Requirement:
Determine how many lines of the listing below hold the string "grey". Reply only with the number.

Supplied entries:
=-=-=

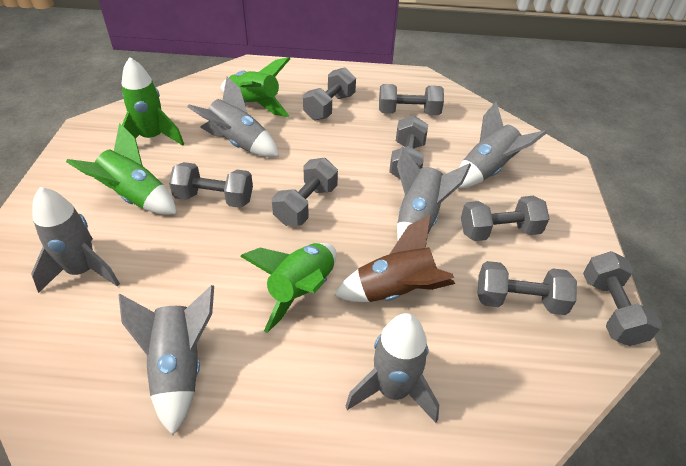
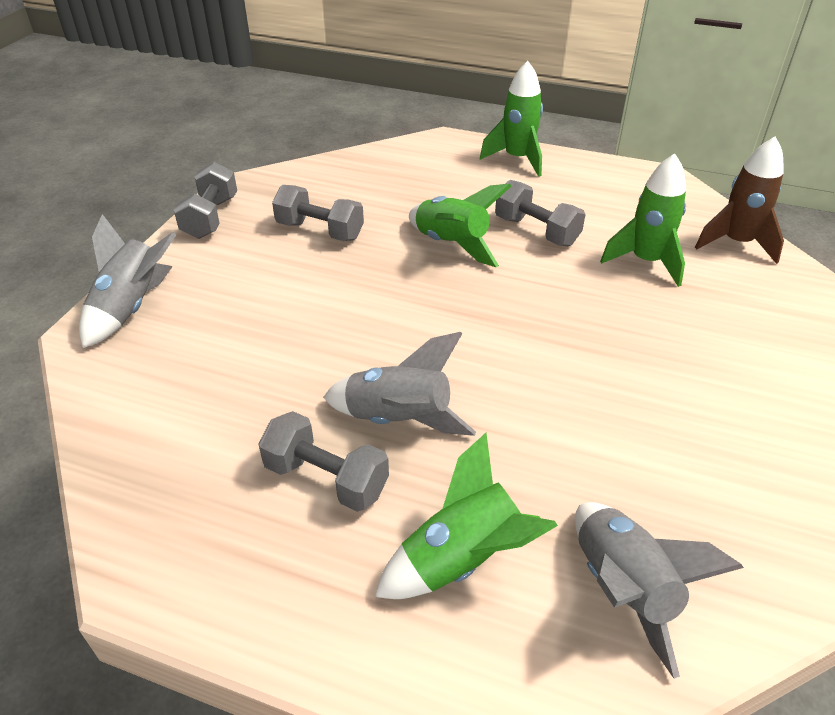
grey dumbbell: 8 -> 4
grey rocket: 6 -> 3

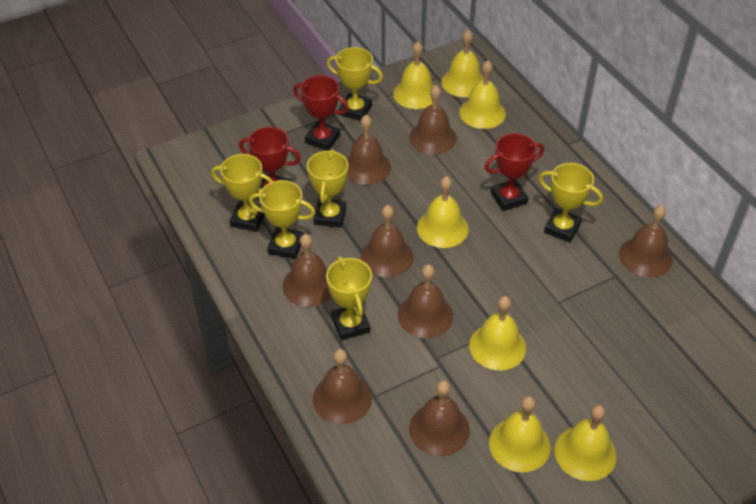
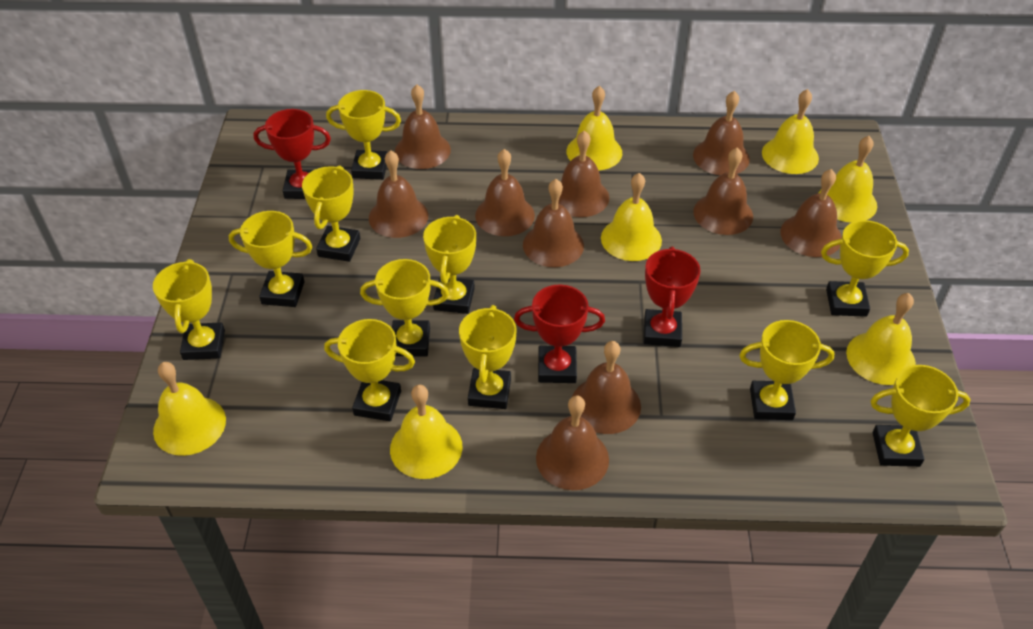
brown bell: 8 -> 10
yellow trophy: 6 -> 11

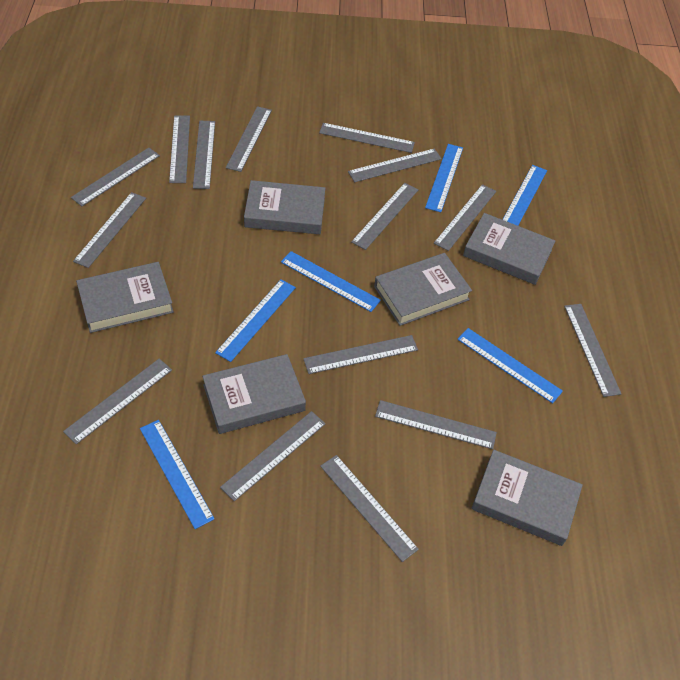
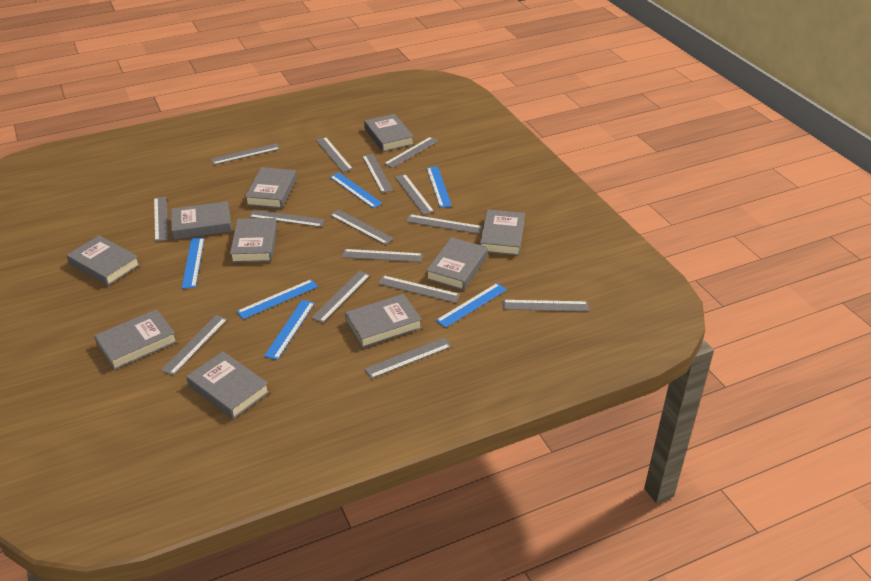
grey book: 6 -> 10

=-=-=

Reply:
3